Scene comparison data

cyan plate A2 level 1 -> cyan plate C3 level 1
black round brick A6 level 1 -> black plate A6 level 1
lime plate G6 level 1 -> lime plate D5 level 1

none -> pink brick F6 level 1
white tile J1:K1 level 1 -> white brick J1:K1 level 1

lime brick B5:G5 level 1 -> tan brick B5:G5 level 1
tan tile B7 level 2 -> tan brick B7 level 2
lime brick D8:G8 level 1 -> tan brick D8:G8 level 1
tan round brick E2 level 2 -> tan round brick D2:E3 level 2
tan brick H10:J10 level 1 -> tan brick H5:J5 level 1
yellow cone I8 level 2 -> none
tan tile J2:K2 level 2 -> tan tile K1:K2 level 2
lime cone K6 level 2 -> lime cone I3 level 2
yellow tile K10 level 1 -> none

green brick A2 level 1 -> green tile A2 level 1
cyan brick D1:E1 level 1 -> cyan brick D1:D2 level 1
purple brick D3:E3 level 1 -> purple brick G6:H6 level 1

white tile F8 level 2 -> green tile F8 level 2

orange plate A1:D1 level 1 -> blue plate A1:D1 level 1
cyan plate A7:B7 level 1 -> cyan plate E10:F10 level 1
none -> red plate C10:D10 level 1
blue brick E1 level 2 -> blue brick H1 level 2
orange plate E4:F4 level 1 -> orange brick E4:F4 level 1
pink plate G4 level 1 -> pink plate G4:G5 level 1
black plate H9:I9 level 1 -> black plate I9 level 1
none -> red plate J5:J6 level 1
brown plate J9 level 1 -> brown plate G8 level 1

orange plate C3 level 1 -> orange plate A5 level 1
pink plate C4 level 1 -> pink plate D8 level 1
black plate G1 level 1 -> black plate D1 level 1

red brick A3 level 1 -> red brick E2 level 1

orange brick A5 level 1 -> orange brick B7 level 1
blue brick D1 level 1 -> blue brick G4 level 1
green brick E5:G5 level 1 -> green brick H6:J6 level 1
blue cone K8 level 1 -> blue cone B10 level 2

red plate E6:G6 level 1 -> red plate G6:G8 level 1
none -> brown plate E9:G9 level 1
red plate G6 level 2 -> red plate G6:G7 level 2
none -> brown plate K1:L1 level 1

▶ WHAT TO WORK ON
Would you please filter the lines above and copy every one that includes "blue"?

▶ WRITTEN RESPONSE
orange plate A1:D1 level 1 -> blue plate A1:D1 level 1
blue brick E1 level 2 -> blue brick H1 level 2
blue brick D1 level 1 -> blue brick G4 level 1
blue cone K8 level 1 -> blue cone B10 level 2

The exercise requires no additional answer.